→ To do: Would you repeat the data below exactly, taking out the images?

[[ Information shown open ]]

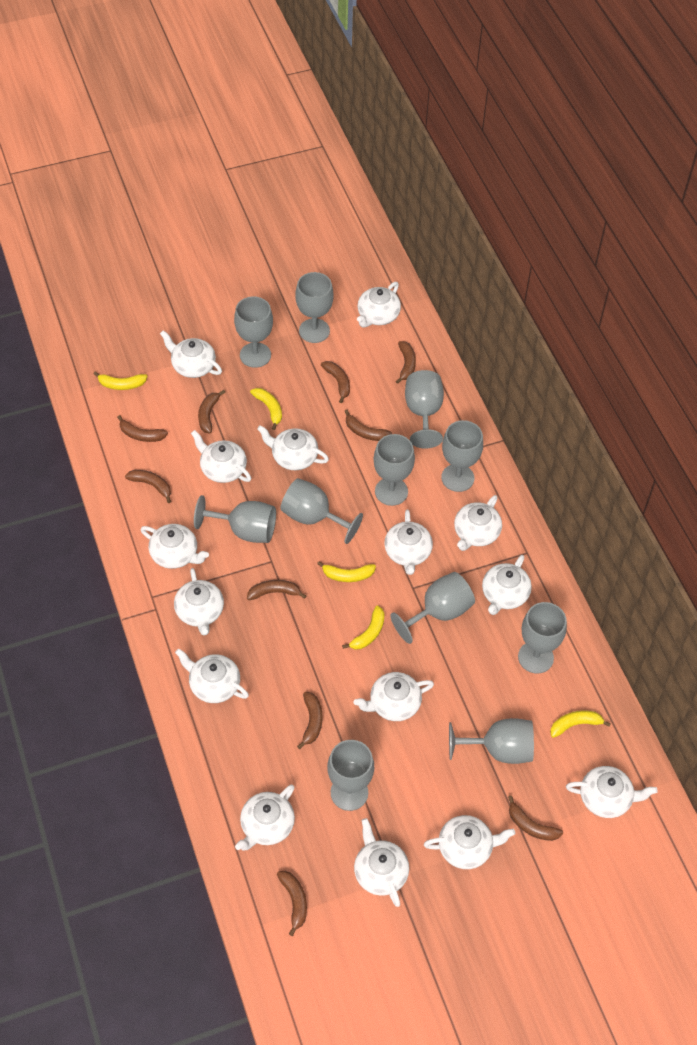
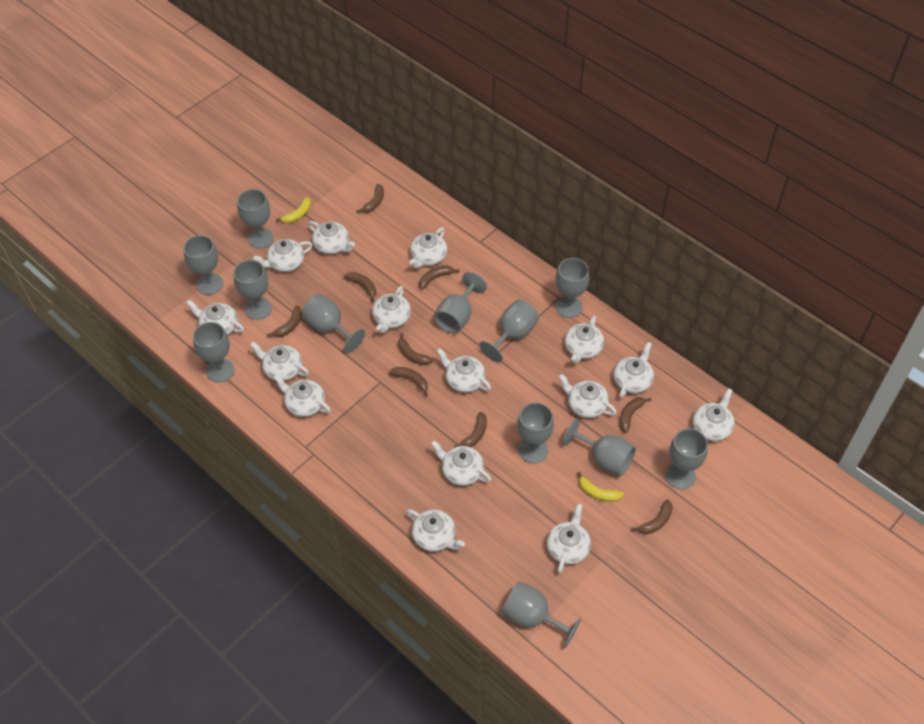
brown banana: 10 -> 9
grey goblet: 11 -> 12
yellow banana: 5 -> 2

[[ Information shown closed ]]

→ Solution:
brown banana: 10 -> 9
grey goblet: 11 -> 12
yellow banana: 5 -> 2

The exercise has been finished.